#### [Problem statement]
All that is needed is each line of the entries holding the word "gray", copied as it stands.

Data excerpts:
════════════════

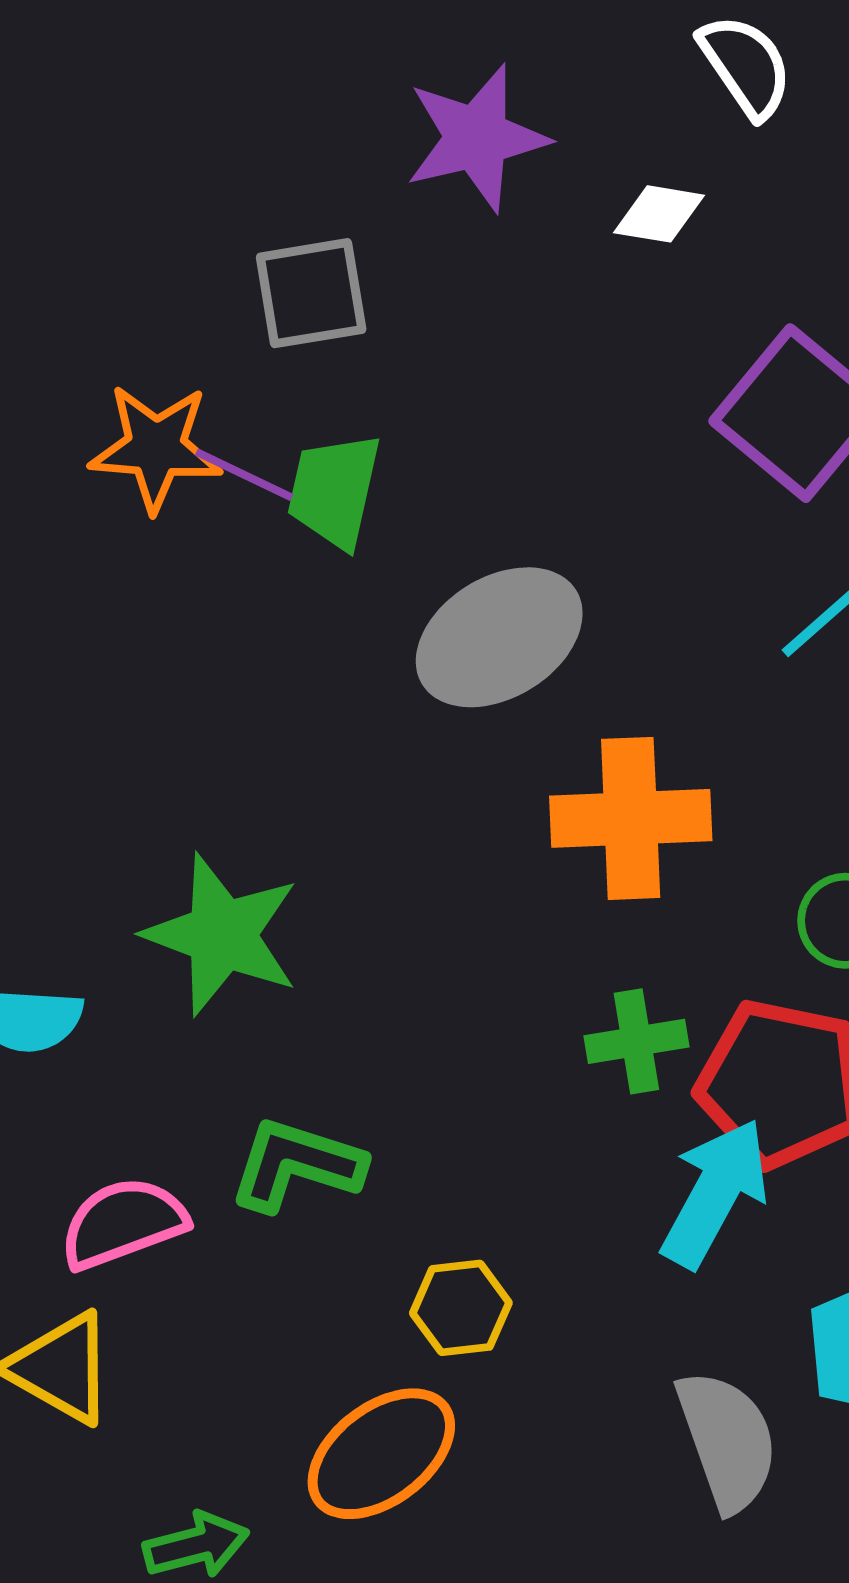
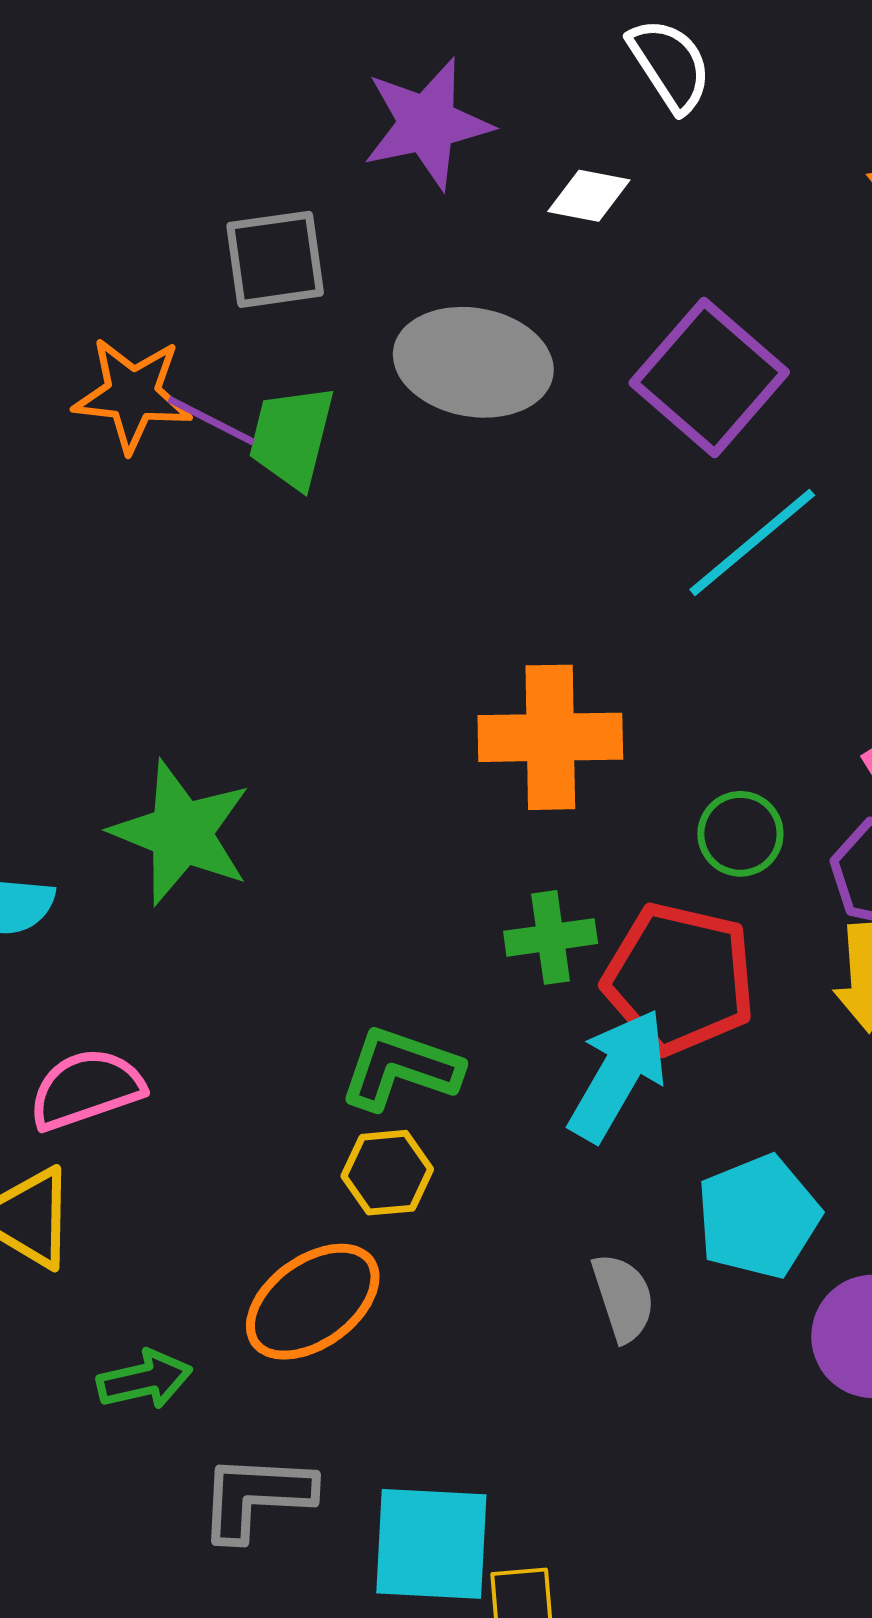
gray ellipse: (499, 637) -> (473, 362), moved, turned 40
green L-shape: (297, 1165) -> (401, 1068), moved
gray semicircle: (727, 1441) -> (623, 1298), size x0.7

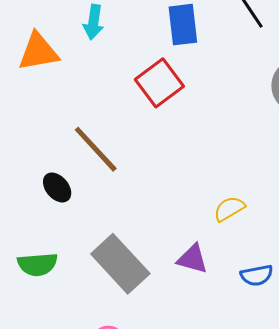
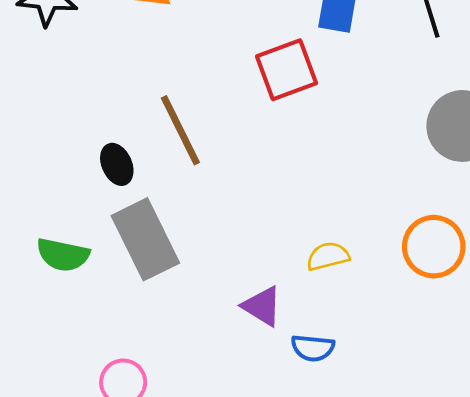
gray rectangle: (120, 264) -> (145, 239), moved
blue semicircle: (257, 275) -> (313, 348), moved

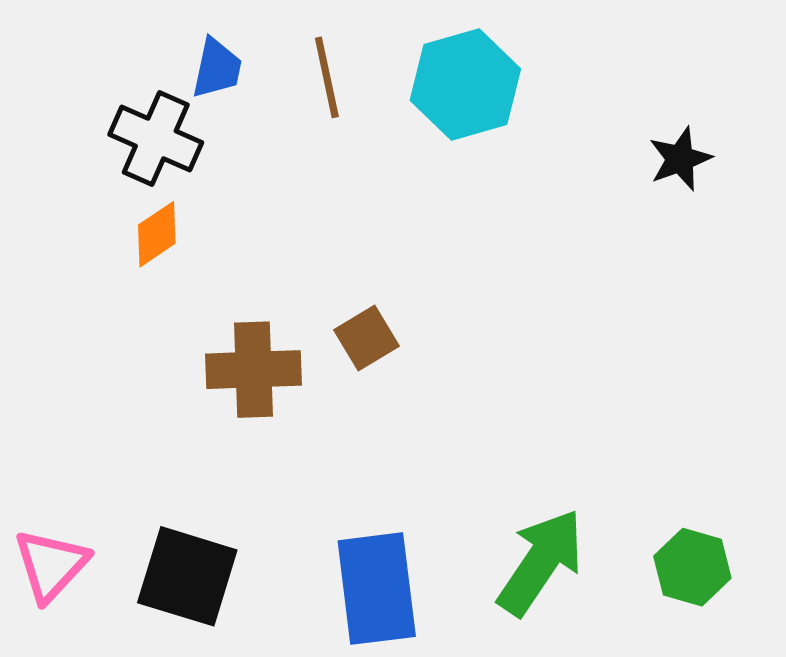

════════════════

#### [Response for this exercise]
gray ellipse: (499, 637) -> (473, 362), moved, turned 40
gray semicircle: (727, 1441) -> (623, 1298), size x0.7
gray rectangle: (120, 264) -> (145, 239), moved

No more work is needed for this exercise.